[RAW DATA]

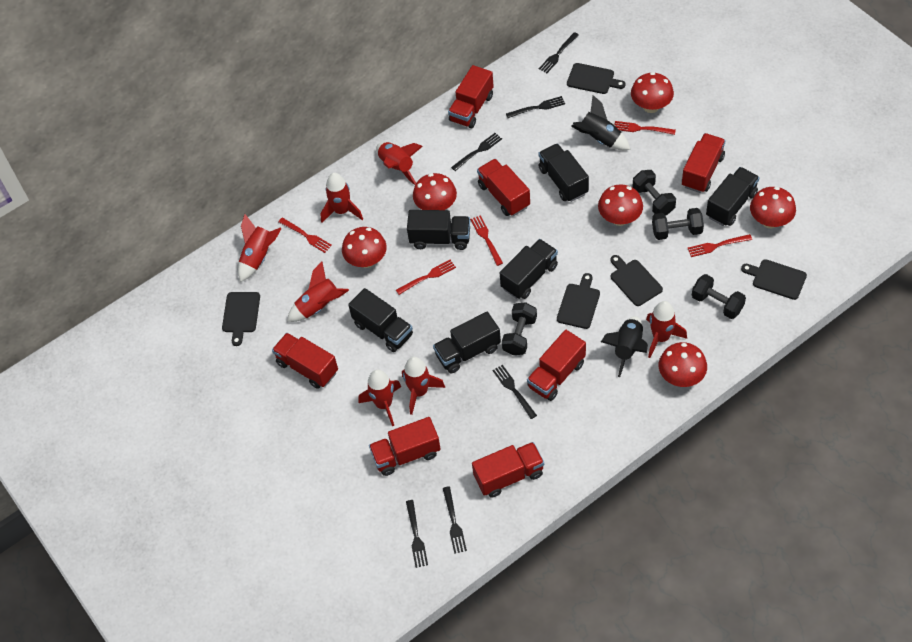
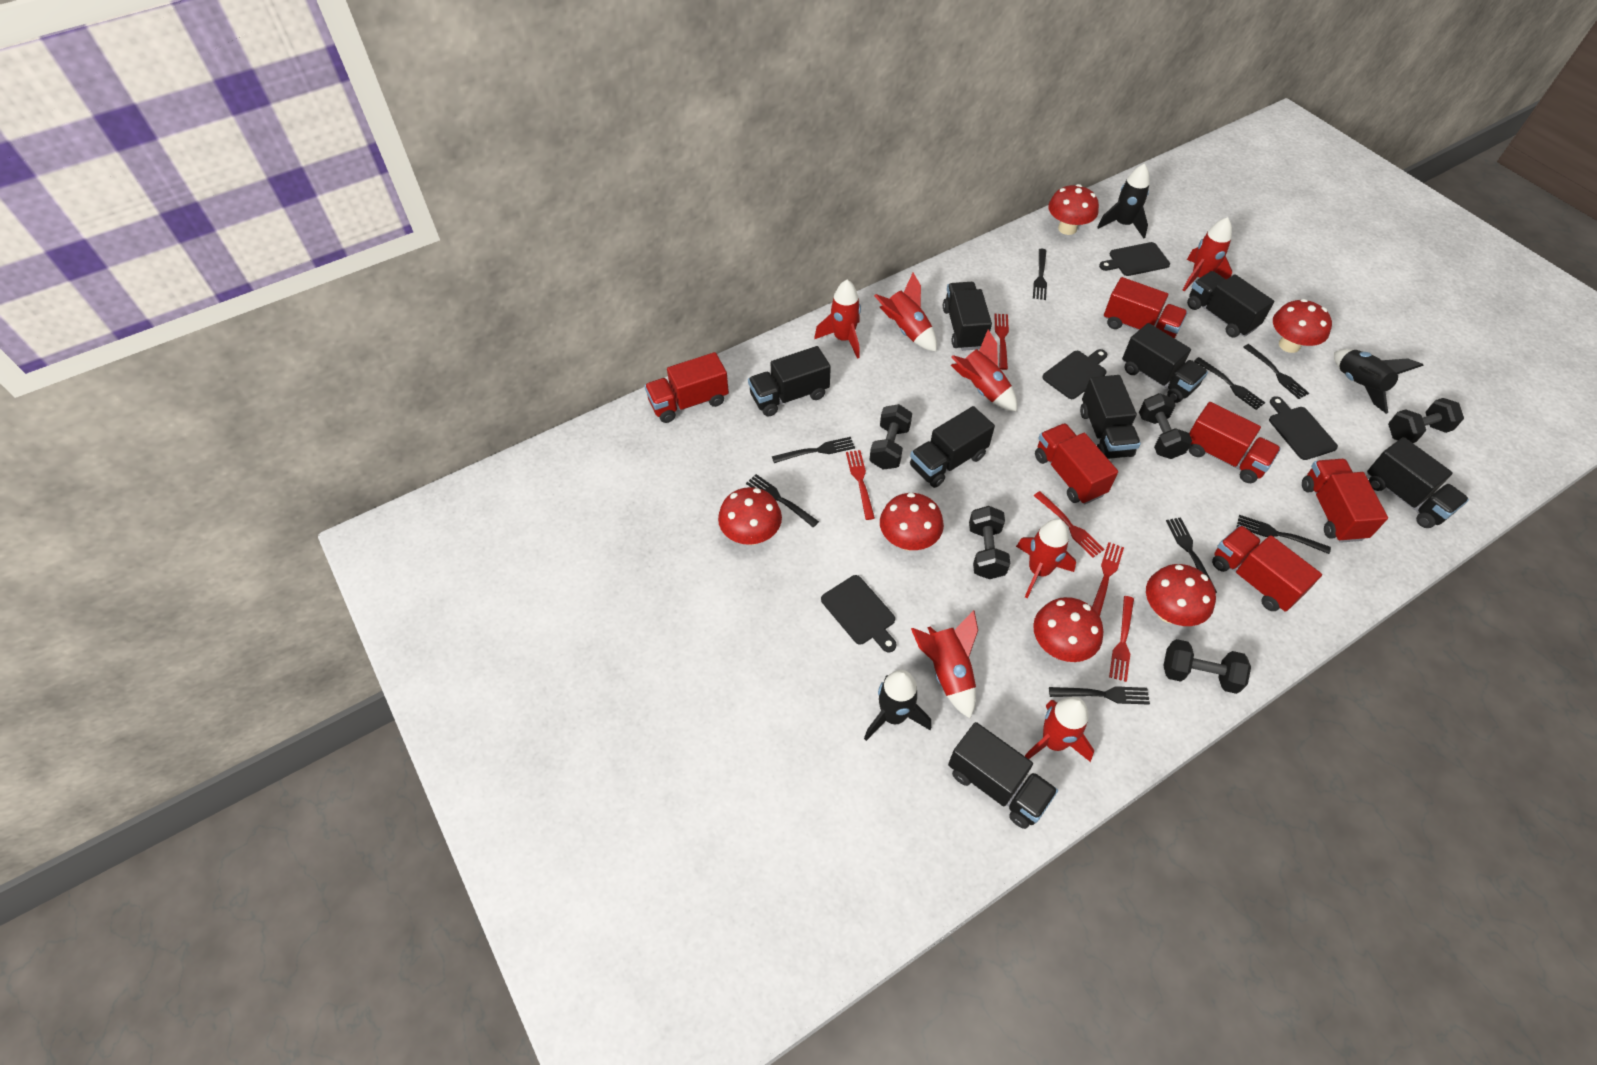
black cutting board: 5 -> 4
black dumbbell: 4 -> 5
black fork: 6 -> 8
black rocket: 2 -> 3
black truck: 6 -> 8
red truck: 7 -> 6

[/RAW DATA]

**EXERCISE AIM:** Would you give again, word for word, every line from the one with "black dumbbell: 4 -> 5" through the final line of the listing above?

**WRITTEN ANSWER:**
black dumbbell: 4 -> 5
black fork: 6 -> 8
black rocket: 2 -> 3
black truck: 6 -> 8
red truck: 7 -> 6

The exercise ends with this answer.